• **Work to complete**:
In the entries that follow, the lines from the one with "The golden lightbulb" through the one with "The golden toy" are the ones to write out, exactly and with both ends included. Nothing else should appear.

• **Entries shown**:

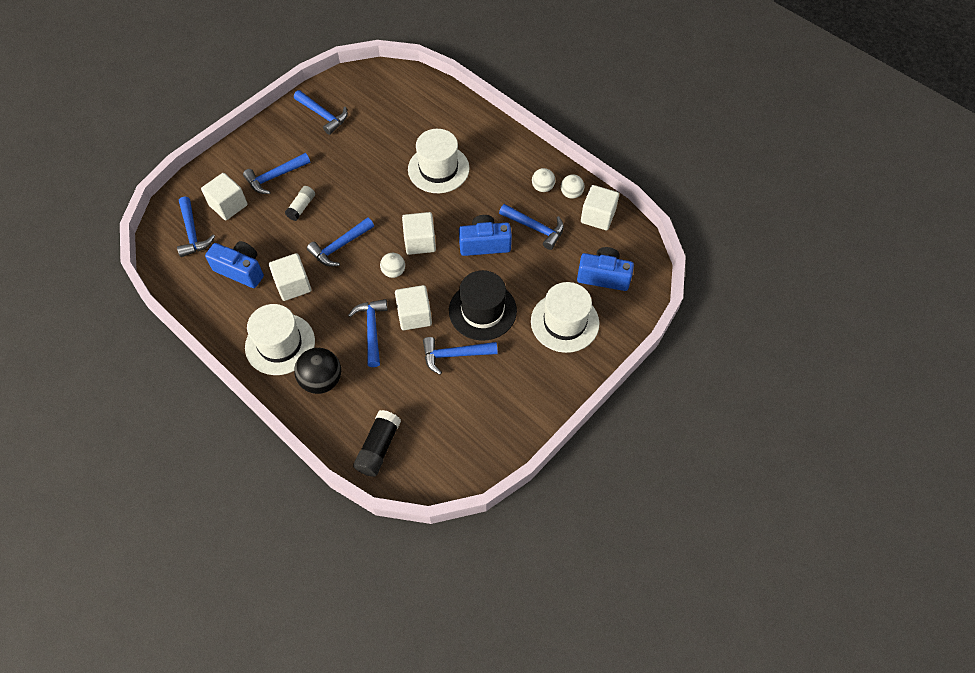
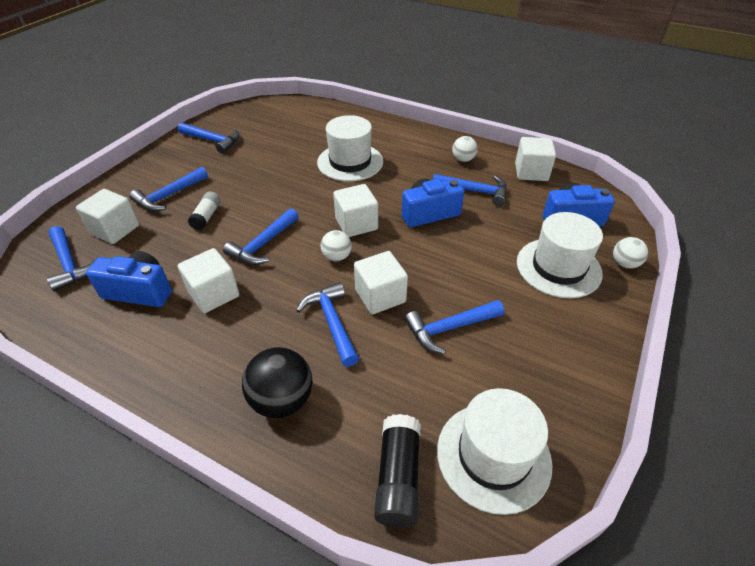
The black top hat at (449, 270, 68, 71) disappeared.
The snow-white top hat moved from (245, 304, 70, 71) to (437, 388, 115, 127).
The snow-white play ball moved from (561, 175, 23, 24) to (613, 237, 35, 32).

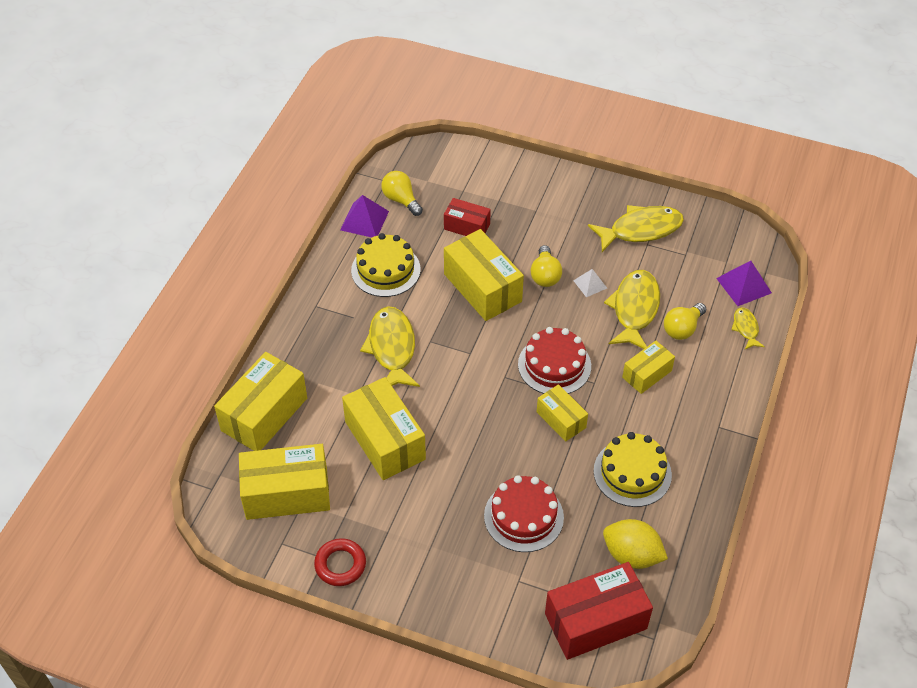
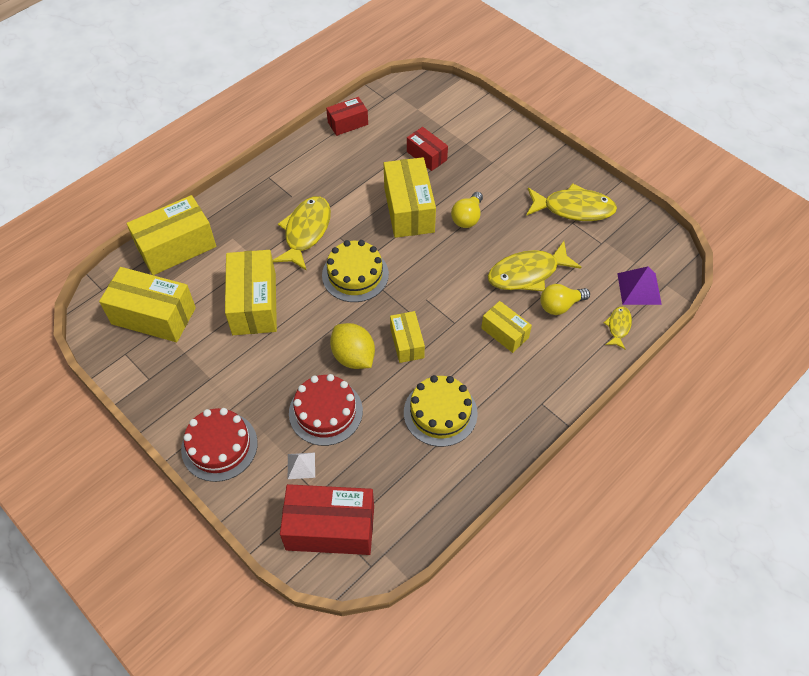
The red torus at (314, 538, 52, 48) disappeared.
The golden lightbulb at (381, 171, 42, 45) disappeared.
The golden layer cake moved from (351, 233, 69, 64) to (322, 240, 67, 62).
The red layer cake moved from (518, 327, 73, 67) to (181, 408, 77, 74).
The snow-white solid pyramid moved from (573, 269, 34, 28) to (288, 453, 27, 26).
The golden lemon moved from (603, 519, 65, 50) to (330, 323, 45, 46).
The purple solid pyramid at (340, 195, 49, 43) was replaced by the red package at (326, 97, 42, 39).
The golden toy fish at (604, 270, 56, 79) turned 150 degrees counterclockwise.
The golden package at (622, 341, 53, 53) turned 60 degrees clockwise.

• **Exercise answer**:
The golden lightbulb at (381, 171, 42, 45) disappeared.
The golden layer cake moved from (351, 233, 69, 64) to (322, 240, 67, 62).
The red layer cake moved from (518, 327, 73, 67) to (181, 408, 77, 74).
The snow-white solid pyramid moved from (573, 269, 34, 28) to (288, 453, 27, 26).
The golden lemon moved from (603, 519, 65, 50) to (330, 323, 45, 46).
The purple solid pyramid at (340, 195, 49, 43) was replaced by the red package at (326, 97, 42, 39).
The golden toy fish at (604, 270, 56, 79) turned 150 degrees counterclockwise.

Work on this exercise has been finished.